[Entries provided — start]

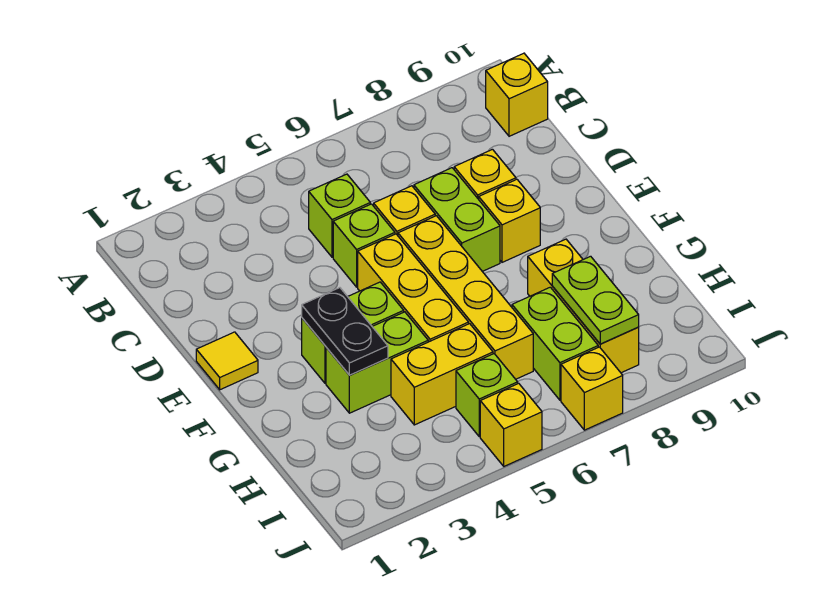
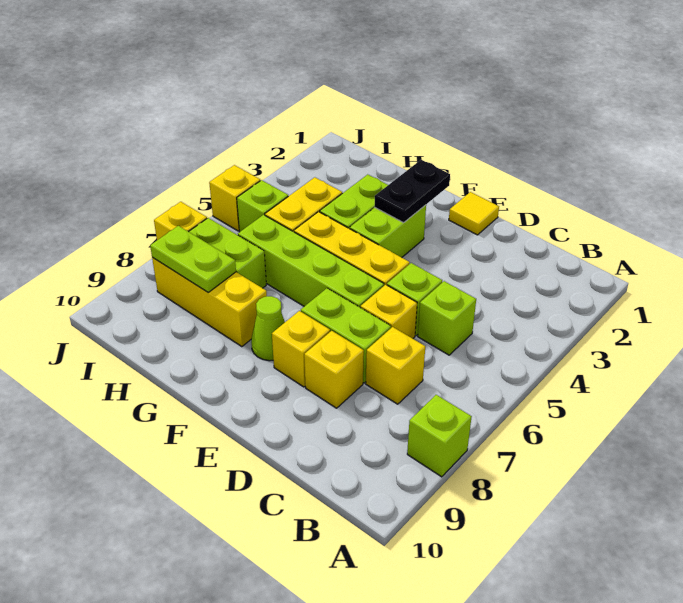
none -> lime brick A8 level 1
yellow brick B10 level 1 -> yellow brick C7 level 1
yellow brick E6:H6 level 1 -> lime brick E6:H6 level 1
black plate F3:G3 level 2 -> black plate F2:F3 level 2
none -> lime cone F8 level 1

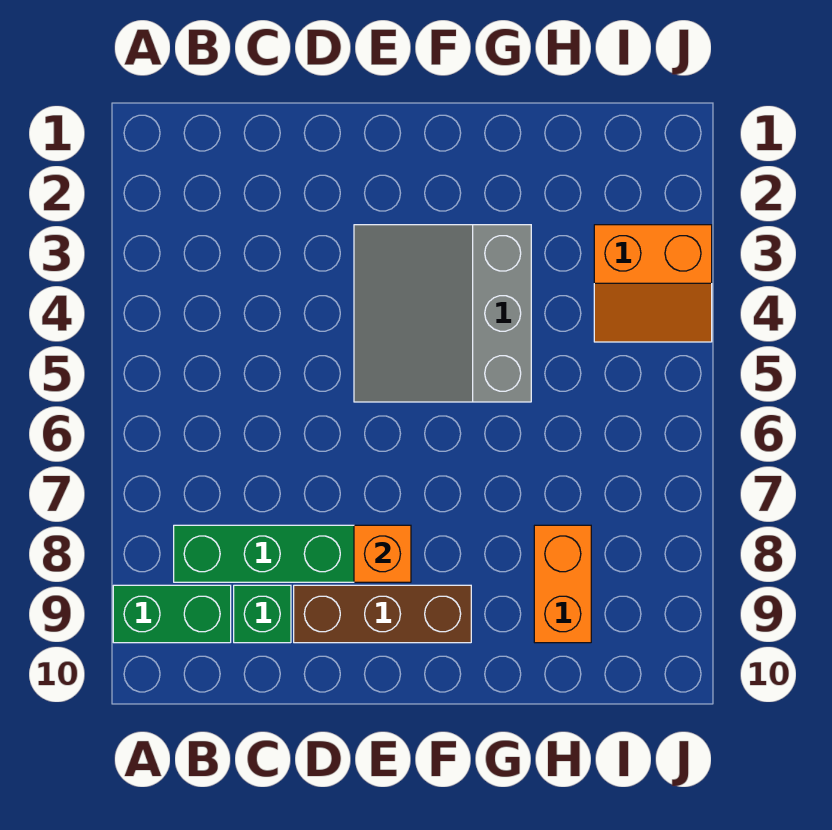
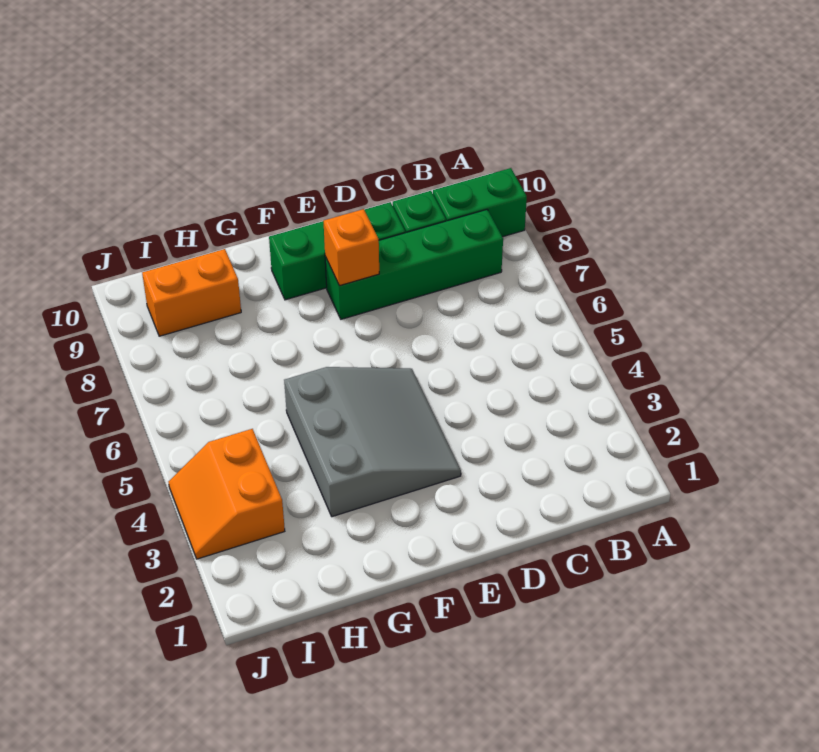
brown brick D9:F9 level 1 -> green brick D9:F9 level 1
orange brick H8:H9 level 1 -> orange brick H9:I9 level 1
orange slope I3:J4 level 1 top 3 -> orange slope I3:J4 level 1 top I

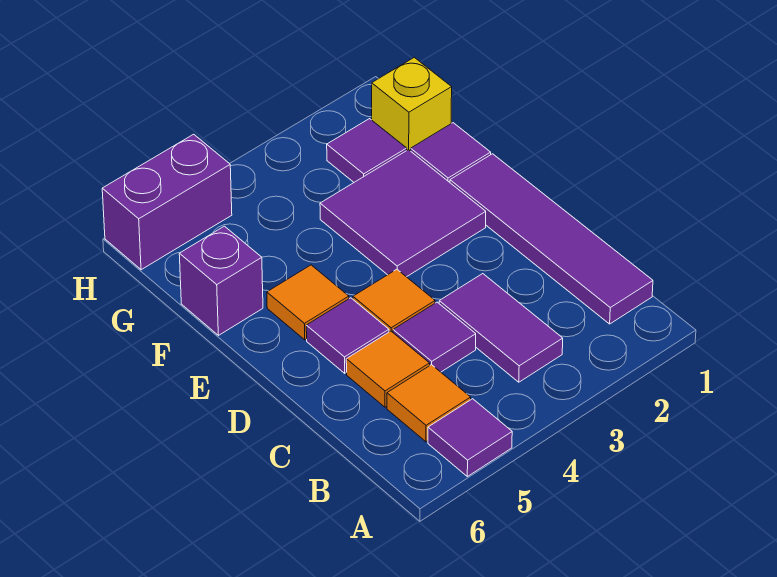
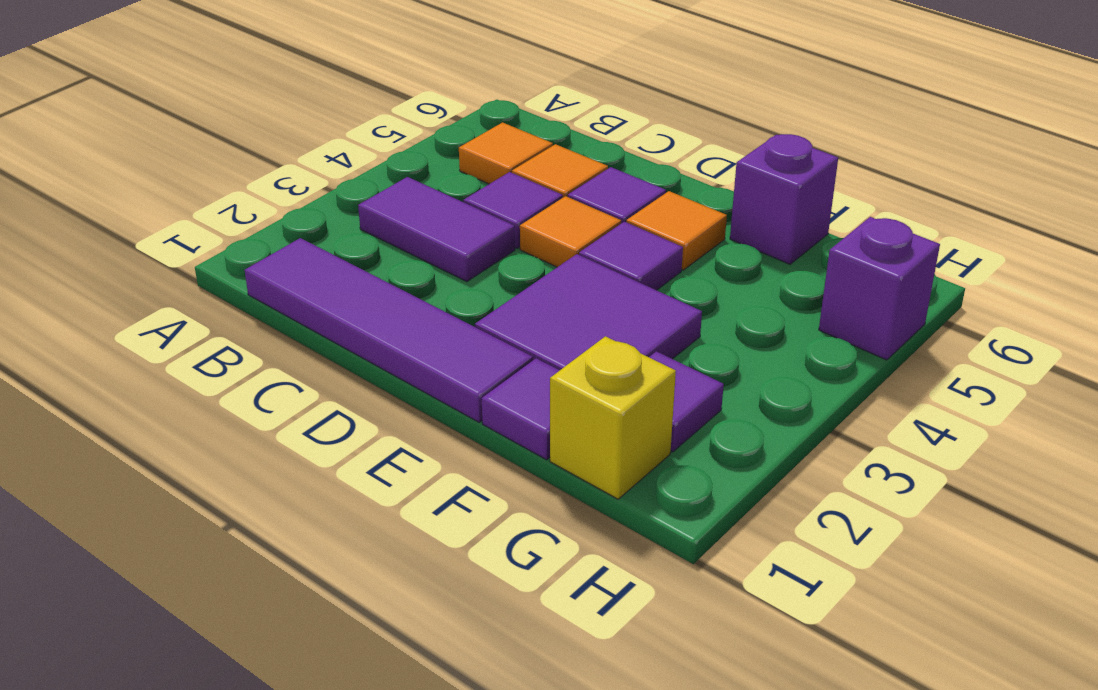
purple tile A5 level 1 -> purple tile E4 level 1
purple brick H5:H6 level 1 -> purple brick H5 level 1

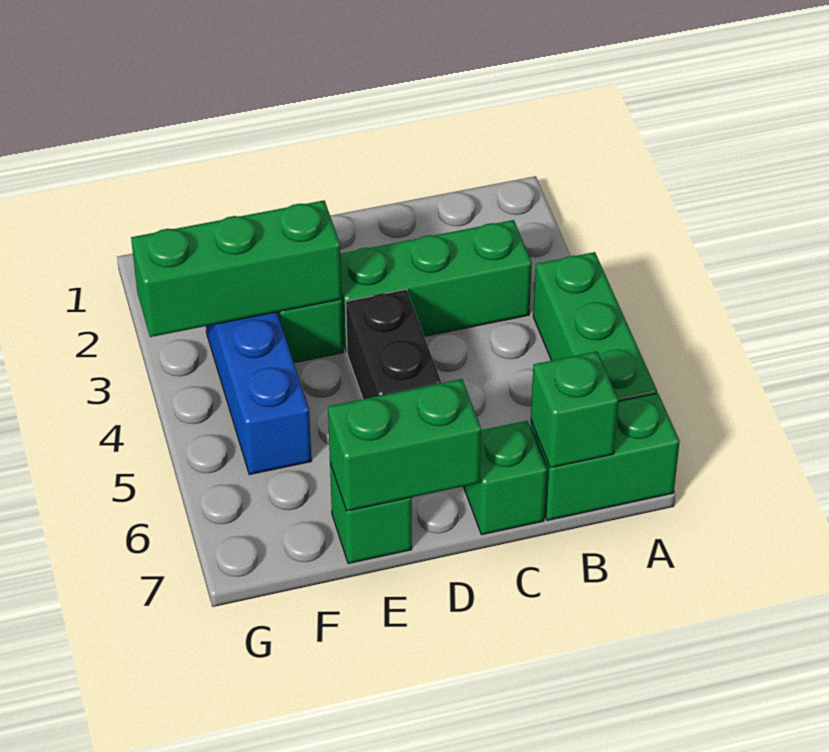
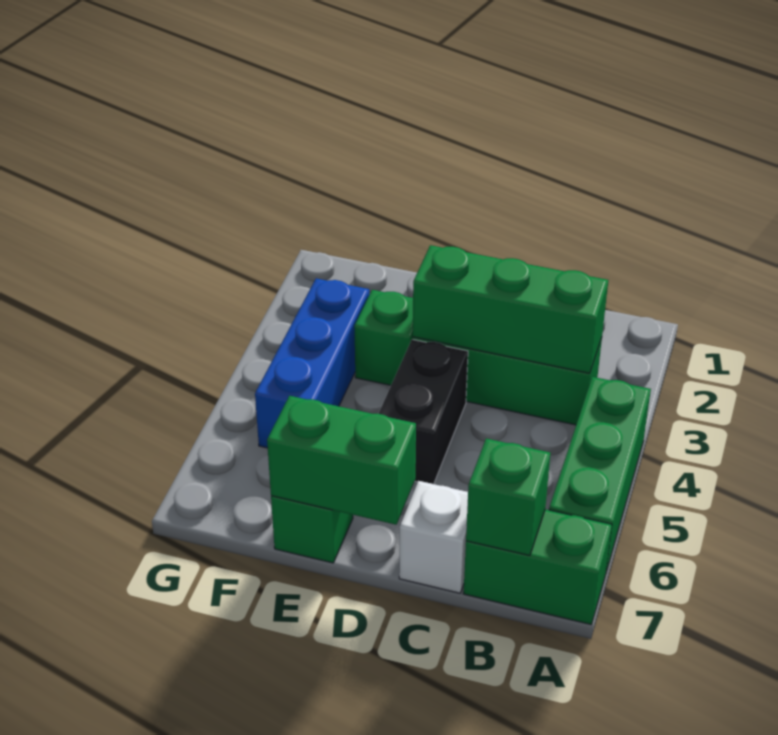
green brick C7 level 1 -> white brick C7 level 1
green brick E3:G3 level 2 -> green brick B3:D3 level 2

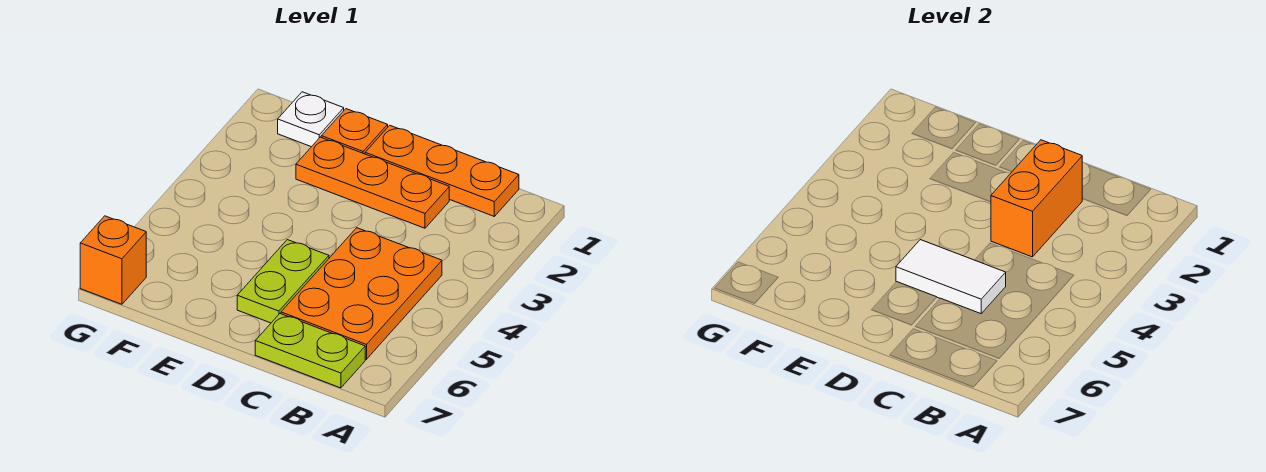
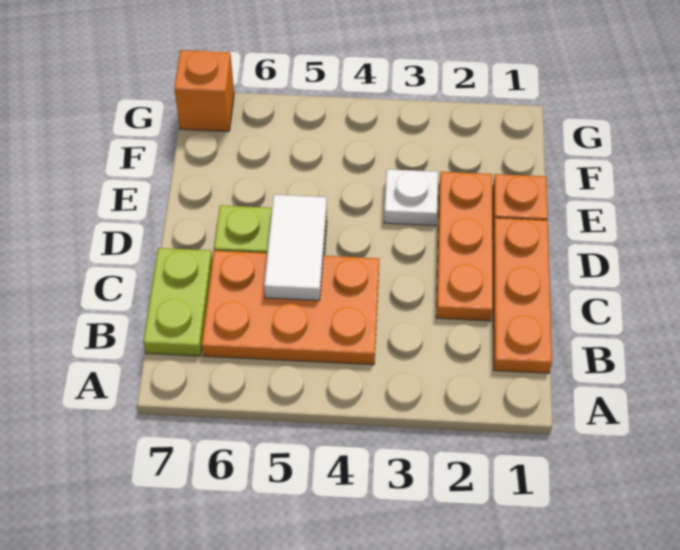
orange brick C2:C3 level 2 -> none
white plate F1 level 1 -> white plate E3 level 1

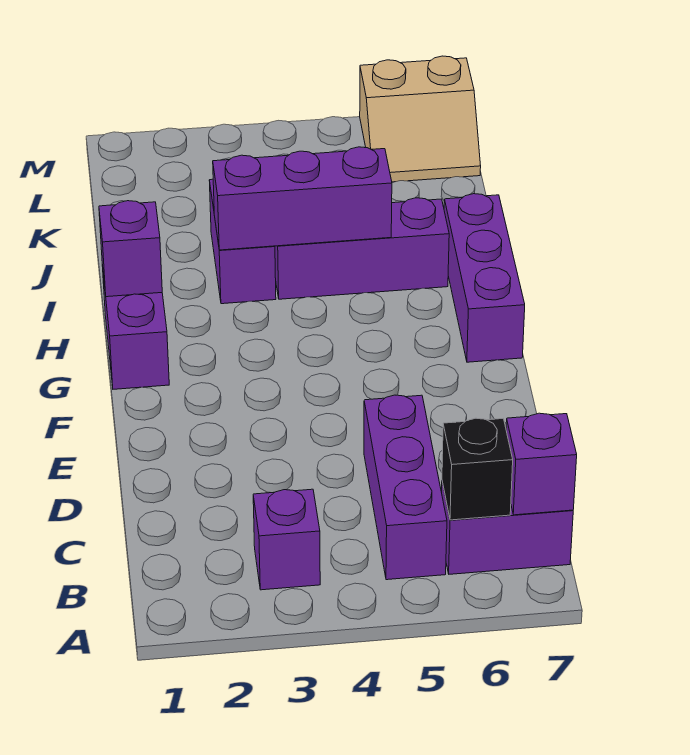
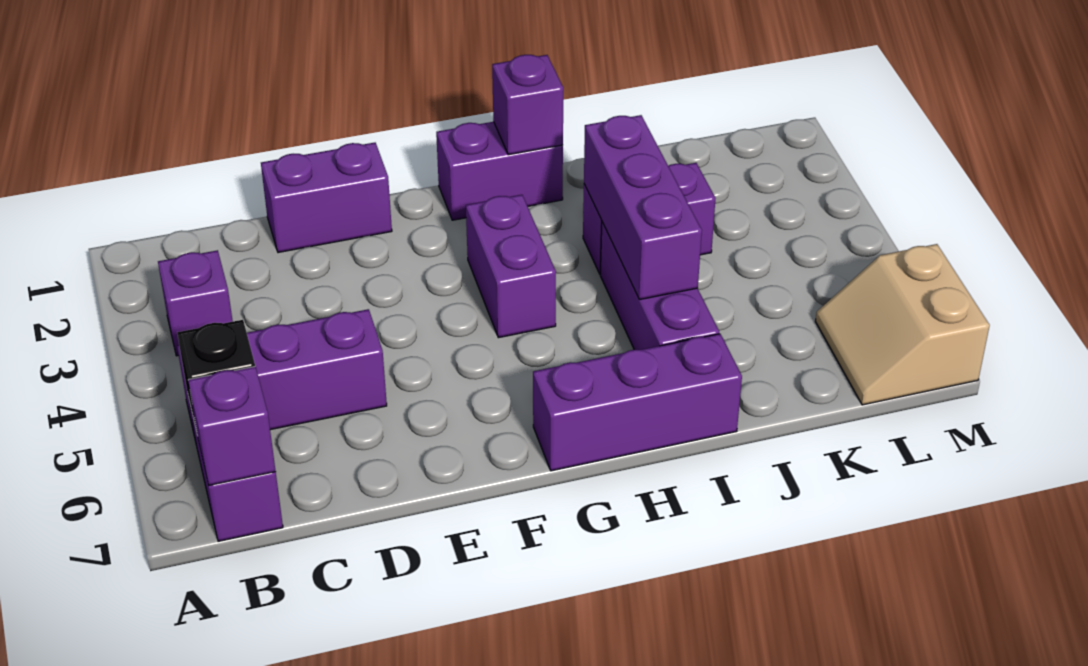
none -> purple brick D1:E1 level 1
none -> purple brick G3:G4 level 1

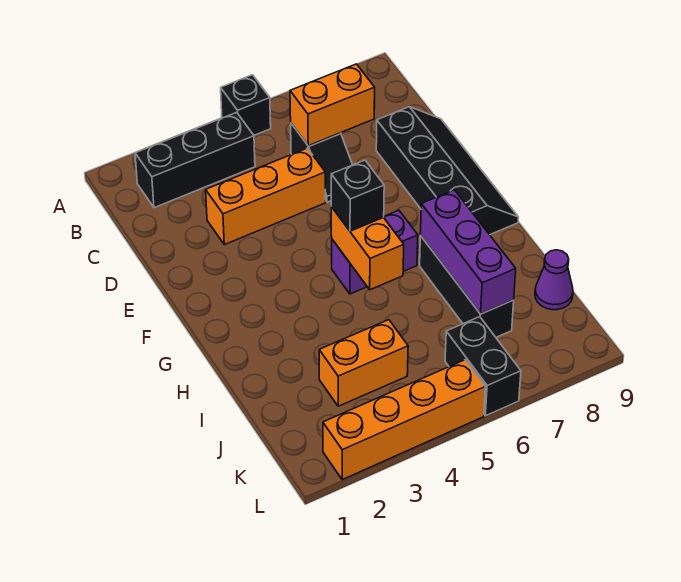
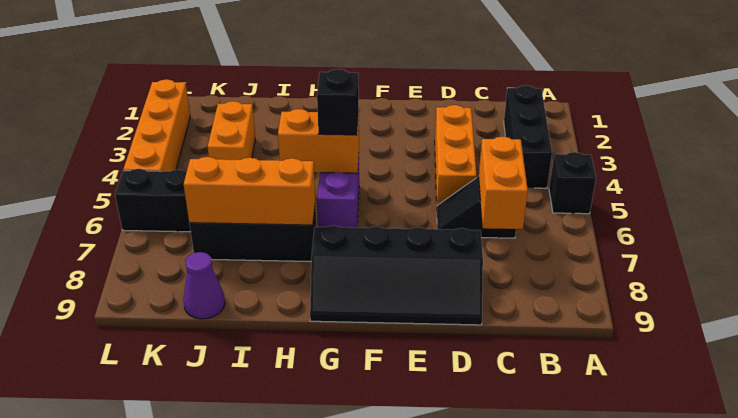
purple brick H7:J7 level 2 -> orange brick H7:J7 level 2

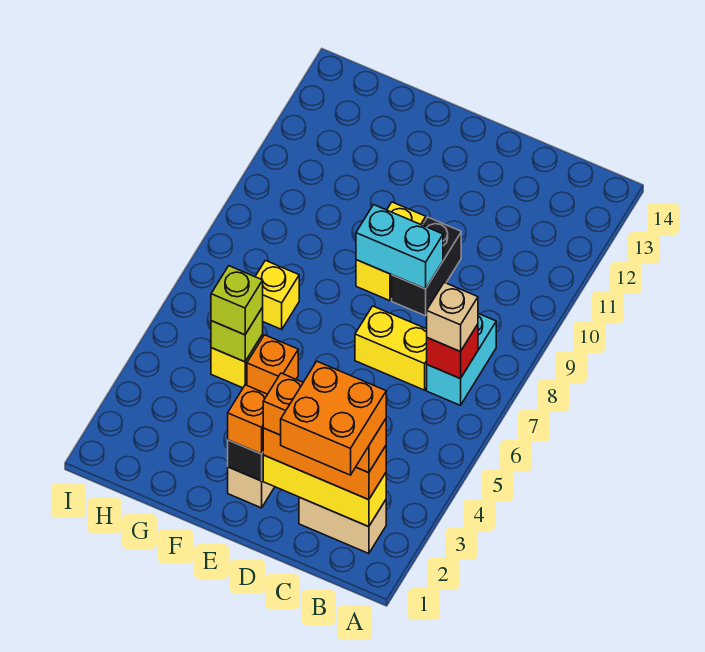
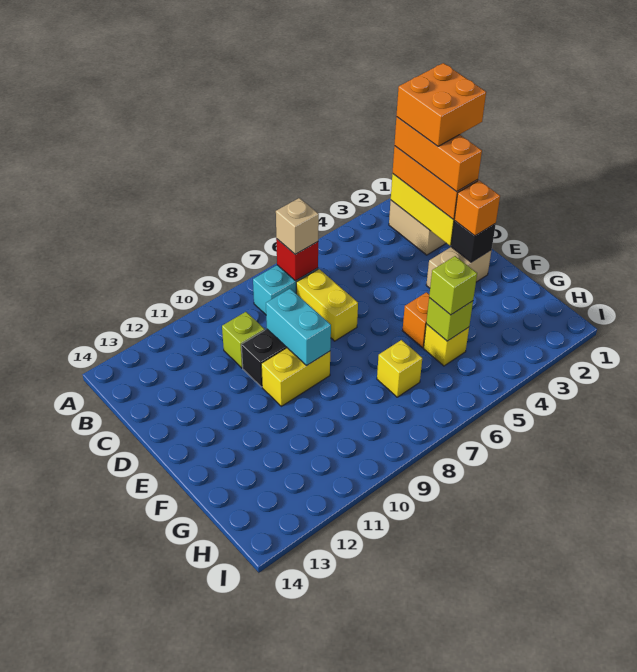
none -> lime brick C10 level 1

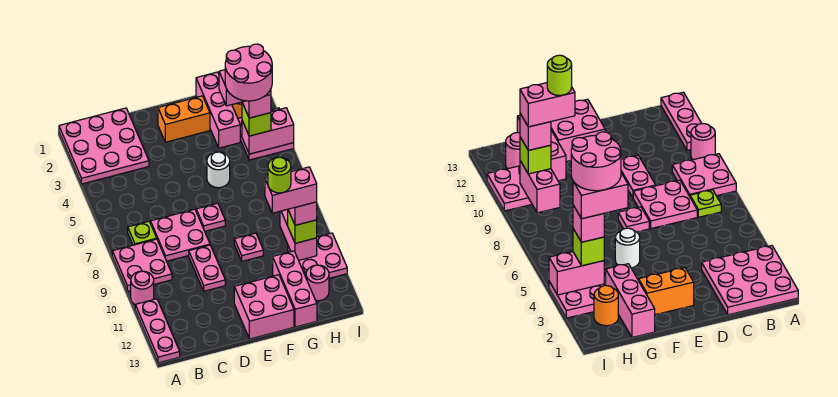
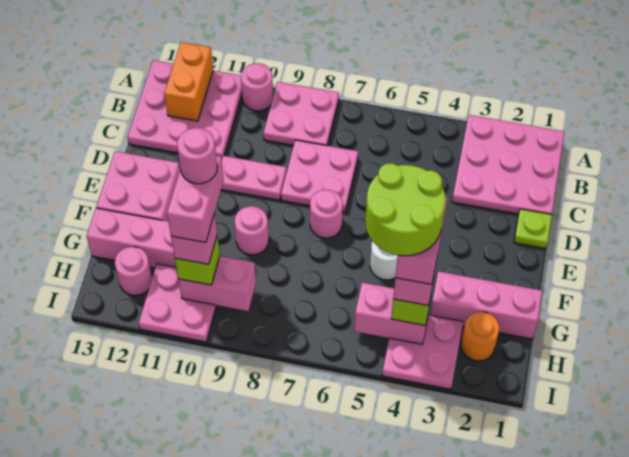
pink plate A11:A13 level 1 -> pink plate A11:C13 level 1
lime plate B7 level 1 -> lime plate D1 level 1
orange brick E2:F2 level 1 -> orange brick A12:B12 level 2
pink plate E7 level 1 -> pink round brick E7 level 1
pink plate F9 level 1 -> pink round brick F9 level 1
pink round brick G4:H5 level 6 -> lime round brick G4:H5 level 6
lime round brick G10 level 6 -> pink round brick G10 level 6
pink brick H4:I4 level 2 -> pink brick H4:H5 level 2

[Entries provided — finish]

• _What the exercise asks_:
Write out each line exactly, from the one containing "purple brick H7:J7" through the end of the entries, and skip the pictures.

• _Task solution_:
purple brick H7:J7 level 2 -> orange brick H7:J7 level 2

none -> lime brick C10 level 1

pink plate A11:A13 level 1 -> pink plate A11:C13 level 1
lime plate B7 level 1 -> lime plate D1 level 1
orange brick E2:F2 level 1 -> orange brick A12:B12 level 2
pink plate E7 level 1 -> pink round brick E7 level 1
pink plate F9 level 1 -> pink round brick F9 level 1
pink round brick G4:H5 level 6 -> lime round brick G4:H5 level 6
lime round brick G10 level 6 -> pink round brick G10 level 6
pink brick H4:I4 level 2 -> pink brick H4:H5 level 2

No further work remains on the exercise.